(Colored shape tracking data)
┄┄┄┄┄┄┄┄┄┄

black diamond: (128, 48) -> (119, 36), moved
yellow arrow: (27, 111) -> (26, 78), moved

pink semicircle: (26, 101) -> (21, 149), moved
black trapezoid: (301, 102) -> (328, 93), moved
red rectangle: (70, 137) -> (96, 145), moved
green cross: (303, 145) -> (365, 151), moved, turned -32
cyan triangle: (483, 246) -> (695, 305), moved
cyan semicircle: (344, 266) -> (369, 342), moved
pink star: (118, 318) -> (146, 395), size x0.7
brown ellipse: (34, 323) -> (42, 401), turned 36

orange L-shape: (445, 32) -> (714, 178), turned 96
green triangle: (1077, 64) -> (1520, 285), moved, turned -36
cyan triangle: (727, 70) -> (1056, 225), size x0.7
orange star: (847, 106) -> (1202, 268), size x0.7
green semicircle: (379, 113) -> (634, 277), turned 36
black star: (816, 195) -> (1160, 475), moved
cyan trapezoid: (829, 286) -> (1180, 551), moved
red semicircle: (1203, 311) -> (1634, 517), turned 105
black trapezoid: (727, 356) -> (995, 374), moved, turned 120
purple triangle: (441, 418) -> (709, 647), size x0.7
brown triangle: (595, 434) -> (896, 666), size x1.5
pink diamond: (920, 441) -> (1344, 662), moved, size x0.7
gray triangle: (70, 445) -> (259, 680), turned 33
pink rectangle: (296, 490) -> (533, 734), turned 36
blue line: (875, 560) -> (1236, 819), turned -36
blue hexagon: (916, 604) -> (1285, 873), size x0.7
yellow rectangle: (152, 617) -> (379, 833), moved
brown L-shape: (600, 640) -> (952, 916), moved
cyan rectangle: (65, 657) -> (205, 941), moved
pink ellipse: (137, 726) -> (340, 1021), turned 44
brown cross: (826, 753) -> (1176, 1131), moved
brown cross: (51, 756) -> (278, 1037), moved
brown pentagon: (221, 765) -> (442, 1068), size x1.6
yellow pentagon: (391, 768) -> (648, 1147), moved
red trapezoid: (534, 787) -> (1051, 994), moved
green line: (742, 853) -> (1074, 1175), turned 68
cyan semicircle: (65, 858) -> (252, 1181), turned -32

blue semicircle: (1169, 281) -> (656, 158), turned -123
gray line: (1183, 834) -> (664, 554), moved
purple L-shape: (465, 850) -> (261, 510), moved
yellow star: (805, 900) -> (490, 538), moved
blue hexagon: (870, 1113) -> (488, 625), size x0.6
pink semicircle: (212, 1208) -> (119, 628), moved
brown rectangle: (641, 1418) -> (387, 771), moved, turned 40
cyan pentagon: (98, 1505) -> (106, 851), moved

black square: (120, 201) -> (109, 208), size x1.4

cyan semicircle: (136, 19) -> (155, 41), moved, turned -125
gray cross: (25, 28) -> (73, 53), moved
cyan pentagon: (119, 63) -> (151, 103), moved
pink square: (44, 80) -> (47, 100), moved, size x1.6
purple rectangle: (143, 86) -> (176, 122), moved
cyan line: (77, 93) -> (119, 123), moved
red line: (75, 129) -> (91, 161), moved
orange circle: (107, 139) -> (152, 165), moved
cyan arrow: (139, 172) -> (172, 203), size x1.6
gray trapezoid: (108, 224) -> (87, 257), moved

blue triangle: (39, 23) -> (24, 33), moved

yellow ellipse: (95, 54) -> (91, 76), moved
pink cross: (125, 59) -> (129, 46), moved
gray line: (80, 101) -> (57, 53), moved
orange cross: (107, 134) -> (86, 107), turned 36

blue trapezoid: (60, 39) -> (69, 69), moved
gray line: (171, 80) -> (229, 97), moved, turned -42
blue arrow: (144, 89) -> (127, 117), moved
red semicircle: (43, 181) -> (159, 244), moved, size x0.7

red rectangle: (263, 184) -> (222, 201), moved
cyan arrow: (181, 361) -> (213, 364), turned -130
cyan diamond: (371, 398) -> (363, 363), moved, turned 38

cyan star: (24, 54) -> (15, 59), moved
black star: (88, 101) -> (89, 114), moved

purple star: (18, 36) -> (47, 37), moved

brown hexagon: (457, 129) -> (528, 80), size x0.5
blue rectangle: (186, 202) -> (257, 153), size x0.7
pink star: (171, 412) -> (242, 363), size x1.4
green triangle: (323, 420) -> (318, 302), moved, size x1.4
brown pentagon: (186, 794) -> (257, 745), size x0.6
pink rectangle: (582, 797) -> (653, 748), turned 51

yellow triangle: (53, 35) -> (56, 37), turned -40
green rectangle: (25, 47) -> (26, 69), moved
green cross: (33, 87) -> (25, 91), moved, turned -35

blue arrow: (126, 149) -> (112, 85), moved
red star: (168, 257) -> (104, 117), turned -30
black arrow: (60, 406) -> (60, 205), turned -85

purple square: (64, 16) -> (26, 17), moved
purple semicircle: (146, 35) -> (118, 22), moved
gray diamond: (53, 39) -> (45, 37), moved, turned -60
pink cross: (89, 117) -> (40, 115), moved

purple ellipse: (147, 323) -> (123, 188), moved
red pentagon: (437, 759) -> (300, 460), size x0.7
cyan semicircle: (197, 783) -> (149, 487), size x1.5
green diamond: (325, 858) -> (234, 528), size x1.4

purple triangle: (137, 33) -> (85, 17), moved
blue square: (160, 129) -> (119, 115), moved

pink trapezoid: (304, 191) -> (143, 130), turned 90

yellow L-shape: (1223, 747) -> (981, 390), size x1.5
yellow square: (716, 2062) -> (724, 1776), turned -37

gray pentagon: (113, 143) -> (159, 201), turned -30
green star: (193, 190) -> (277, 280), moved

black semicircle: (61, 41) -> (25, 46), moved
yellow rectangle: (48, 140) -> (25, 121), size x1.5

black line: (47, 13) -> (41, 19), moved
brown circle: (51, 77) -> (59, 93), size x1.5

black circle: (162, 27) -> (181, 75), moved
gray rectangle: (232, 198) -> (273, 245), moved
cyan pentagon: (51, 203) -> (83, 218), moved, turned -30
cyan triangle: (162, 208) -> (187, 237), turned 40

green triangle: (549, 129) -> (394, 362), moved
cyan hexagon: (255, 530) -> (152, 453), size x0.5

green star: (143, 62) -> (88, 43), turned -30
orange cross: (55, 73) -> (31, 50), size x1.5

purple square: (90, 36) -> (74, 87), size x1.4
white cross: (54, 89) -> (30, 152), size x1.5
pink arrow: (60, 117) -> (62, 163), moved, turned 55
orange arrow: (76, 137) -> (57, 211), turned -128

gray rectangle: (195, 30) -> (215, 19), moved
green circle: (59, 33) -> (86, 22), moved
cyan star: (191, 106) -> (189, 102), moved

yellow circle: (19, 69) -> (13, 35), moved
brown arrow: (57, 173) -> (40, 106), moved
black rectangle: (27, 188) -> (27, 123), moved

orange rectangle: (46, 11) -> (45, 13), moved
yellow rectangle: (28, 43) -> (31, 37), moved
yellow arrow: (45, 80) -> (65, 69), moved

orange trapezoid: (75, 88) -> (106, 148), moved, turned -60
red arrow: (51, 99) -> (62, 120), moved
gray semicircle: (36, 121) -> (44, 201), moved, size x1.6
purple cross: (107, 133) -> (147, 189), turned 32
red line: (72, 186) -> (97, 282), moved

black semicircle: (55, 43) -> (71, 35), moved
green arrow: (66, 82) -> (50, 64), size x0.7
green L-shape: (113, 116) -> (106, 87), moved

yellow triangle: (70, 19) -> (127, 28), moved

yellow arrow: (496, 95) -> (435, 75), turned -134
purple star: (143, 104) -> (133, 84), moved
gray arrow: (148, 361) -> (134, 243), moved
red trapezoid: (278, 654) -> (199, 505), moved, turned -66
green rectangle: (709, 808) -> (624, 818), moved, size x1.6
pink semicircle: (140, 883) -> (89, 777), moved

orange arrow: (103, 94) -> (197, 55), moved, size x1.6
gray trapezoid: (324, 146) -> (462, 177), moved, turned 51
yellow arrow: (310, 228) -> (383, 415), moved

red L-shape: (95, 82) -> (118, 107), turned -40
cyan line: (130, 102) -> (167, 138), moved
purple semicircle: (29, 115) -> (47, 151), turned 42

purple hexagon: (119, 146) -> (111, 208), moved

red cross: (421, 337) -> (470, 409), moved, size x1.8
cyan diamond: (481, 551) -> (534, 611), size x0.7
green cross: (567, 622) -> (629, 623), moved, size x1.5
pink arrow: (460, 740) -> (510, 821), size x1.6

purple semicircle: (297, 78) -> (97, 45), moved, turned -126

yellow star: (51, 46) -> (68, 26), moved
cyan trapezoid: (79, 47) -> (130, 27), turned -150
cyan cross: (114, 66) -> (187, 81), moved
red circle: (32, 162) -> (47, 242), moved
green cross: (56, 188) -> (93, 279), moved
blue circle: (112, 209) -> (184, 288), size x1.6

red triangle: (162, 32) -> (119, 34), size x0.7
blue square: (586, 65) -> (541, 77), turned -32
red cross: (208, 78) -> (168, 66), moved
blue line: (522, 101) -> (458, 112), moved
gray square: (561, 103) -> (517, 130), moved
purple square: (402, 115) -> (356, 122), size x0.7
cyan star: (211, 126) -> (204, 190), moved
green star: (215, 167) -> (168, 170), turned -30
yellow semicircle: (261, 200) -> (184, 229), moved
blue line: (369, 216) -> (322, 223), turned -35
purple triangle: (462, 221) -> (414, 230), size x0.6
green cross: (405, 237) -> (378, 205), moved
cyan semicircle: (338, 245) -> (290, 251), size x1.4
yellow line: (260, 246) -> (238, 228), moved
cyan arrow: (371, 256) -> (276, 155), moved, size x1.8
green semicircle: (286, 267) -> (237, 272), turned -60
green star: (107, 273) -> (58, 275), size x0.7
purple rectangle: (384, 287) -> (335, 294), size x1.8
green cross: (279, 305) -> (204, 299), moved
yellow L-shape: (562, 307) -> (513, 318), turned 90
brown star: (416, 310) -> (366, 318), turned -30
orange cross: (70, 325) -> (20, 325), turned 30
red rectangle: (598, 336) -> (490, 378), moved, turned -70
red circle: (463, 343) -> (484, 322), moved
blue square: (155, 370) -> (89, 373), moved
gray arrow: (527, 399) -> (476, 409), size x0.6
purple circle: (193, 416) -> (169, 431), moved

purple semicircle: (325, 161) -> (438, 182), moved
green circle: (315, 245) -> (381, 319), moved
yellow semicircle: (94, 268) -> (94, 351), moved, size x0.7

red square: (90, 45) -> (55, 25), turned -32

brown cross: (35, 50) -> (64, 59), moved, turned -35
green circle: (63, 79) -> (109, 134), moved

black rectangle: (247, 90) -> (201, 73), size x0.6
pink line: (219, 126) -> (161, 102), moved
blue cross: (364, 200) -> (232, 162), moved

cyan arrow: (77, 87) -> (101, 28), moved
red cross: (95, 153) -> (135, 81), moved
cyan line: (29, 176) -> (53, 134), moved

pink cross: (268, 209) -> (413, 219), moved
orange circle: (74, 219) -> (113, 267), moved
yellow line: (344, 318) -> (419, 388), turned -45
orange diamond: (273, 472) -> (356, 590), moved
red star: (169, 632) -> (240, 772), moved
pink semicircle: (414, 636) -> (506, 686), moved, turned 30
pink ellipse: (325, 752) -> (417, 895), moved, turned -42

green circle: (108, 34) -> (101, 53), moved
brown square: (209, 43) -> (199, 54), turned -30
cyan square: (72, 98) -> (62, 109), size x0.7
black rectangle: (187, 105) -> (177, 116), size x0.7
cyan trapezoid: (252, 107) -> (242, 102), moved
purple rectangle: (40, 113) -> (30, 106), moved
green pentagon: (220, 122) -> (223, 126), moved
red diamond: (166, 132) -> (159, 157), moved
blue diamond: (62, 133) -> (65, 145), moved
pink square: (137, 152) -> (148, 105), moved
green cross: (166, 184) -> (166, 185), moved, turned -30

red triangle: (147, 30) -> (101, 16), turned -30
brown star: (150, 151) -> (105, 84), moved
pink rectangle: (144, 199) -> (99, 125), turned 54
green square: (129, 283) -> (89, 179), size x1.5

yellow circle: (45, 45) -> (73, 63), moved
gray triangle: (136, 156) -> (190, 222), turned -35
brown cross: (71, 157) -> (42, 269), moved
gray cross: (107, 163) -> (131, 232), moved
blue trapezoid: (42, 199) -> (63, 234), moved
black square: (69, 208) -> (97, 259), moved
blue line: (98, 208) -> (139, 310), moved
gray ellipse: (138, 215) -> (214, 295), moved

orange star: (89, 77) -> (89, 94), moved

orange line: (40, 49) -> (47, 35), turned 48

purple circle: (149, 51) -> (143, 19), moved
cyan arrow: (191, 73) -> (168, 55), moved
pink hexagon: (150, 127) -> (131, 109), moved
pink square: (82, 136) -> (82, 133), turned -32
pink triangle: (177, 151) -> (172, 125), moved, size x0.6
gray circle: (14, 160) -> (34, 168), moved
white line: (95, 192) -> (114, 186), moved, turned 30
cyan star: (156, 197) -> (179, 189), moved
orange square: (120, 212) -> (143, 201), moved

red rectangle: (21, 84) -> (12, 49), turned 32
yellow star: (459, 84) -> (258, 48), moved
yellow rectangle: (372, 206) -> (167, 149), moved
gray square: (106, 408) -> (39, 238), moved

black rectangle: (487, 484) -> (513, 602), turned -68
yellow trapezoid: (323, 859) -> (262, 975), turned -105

┄┄┄┄┄┄┄┄┄┄

Go through the data above and find the lines with the word "white". Copy each of those lines.

white cross: (54, 89) -> (30, 152), size x1.5
white line: (95, 192) -> (114, 186), moved, turned 30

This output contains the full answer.